WHAT YOU HAVE TO DO: The records that follow are to be reproduced verbatim.

──────── SOURCE DATA ────────

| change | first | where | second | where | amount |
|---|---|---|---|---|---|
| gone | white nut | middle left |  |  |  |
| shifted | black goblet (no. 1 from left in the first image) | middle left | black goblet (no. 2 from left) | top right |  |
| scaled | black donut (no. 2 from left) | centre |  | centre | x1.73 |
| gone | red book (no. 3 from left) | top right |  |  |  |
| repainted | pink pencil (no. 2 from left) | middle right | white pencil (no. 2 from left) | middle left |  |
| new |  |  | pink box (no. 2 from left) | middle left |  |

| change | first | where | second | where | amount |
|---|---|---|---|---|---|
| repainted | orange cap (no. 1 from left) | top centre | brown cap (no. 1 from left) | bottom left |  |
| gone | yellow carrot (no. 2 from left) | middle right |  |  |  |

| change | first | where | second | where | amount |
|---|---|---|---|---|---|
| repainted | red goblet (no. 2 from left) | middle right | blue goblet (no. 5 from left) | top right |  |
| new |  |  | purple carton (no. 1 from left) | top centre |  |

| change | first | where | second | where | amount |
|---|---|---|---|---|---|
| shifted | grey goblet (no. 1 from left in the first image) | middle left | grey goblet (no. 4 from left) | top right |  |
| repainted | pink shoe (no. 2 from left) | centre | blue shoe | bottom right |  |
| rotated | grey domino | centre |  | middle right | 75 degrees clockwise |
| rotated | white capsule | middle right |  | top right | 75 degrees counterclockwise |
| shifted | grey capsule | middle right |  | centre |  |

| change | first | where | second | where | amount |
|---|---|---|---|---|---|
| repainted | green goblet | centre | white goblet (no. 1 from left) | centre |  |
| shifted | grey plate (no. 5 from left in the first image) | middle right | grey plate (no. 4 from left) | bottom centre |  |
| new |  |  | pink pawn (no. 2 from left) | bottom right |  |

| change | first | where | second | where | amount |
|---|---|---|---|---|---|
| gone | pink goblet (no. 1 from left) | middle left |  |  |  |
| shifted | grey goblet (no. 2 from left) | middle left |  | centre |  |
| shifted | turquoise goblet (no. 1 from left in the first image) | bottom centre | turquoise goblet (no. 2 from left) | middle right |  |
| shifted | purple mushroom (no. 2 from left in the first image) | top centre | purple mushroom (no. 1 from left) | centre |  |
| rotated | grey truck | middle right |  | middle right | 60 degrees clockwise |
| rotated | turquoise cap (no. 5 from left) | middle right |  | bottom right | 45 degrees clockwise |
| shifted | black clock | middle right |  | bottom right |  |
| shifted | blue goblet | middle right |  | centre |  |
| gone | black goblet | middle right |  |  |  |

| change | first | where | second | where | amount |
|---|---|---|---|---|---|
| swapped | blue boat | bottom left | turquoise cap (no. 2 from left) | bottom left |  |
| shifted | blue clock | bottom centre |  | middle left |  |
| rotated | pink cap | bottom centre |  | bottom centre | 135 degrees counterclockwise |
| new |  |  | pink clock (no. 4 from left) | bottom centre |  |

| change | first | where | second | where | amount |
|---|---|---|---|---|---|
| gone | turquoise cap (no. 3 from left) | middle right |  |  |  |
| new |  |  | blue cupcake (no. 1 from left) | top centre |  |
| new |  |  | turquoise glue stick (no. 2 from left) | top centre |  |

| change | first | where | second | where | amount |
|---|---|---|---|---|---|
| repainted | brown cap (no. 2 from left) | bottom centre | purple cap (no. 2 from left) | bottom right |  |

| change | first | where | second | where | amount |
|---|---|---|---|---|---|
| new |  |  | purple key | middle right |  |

────────

REPLY TO THE TASK:
| change | first | where | second | where | amount |
|---|---|---|---|---|---|
| gone | white nut | middle left |  |  |  |
| shifted | black goblet (no. 1 from left in the first image) | middle left | black goblet (no. 2 from left) | top right |  |
| scaled | black donut (no. 2 from left) | centre |  | centre | x1.73 |
| gone | red book (no. 3 from left) | top right |  |  |  |
| repainted | pink pencil (no. 2 from left) | middle right | white pencil (no. 2 from left) | middle left |  |
| new |  |  | pink box (no. 2 from left) | middle left |  |

| change | first | where | second | where | amount |
|---|---|---|---|---|---|
| repainted | orange cap (no. 1 from left) | top centre | brown cap (no. 1 from left) | bottom left |  |
| gone | yellow carrot (no. 2 from left) | middle right |  |  |  |

| change | first | where | second | where | amount |
|---|---|---|---|---|---|
| repainted | red goblet (no. 2 from left) | middle right | blue goblet (no. 5 from left) | top right |  |
| new |  |  | purple carton (no. 1 from left) | top centre |  |

| change | first | where | second | where | amount |
|---|---|---|---|---|---|
| shifted | grey goblet (no. 1 from left in the first image) | middle left | grey goblet (no. 4 from left) | top right |  |
| repainted | pink shoe (no. 2 from left) | centre | blue shoe | bottom right |  |
| rotated | grey domino | centre |  | middle right | 75 degrees clockwise |
| rotated | white capsule | middle right |  | top right | 75 degrees counterclockwise |
| shifted | grey capsule | middle right |  | centre |  |

| change | first | where | second | where | amount |
|---|---|---|---|---|---|
| repainted | green goblet | centre | white goblet (no. 1 from left) | centre |  |
| shifted | grey plate (no. 5 from left in the first image) | middle right | grey plate (no. 4 from left) | bottom centre |  |
| new |  |  | pink pawn (no. 2 from left) | bottom right |  |

| change | first | where | second | where | amount |
|---|---|---|---|---|---|
| gone | pink goblet (no. 1 from left) | middle left |  |  |  |
| shifted | grey goblet (no. 2 from left) | middle left |  | centre |  |
| shifted | turquoise goblet (no. 1 from left in the first image) | bottom centre | turquoise goblet (no. 2 from left) | middle right |  |
| shifted | purple mushroom (no. 2 from left in the first image) | top centre | purple mushroom (no. 1 from left) | centre |  |
| rotated | grey truck | middle right |  | middle right | 60 degrees clockwise |
| rotated | turquoise cap (no. 5 from left) | middle right |  | bottom right | 45 degrees clockwise |
| shifted | black clock | middle right |  | bottom right |  |
| shifted | blue goblet | middle right |  | centre |  |
| gone | black goblet | middle right |  |  |  |

| change | first | where | second | where | amount |
|---|---|---|---|---|---|
| swapped | blue boat | bottom left | turquoise cap (no. 2 from left) | bottom left |  |
| shifted | blue clock | bottom centre |  | middle left |  |
| rotated | pink cap | bottom centre |  | bottom centre | 135 degrees counterclockwise |
| new |  |  | pink clock (no. 4 from left) | bottom centre |  |

| change | first | where | second | where | amount |
|---|---|---|---|---|---|
| gone | turquoise cap (no. 3 from left) | middle right |  |  |  |
| new |  |  | blue cupcake (no. 1 from left) | top centre |  |
| new |  |  | turquoise glue stick (no. 2 from left) | top centre |  |

| change | first | where | second | where | amount |
|---|---|---|---|---|---|
| repainted | brown cap (no. 2 from left) | bottom centre | purple cap (no. 2 from left) | bottom right |  |

| change | first | where | second | where | amount |
|---|---|---|---|---|---|
| new |  |  | purple key | middle right |  |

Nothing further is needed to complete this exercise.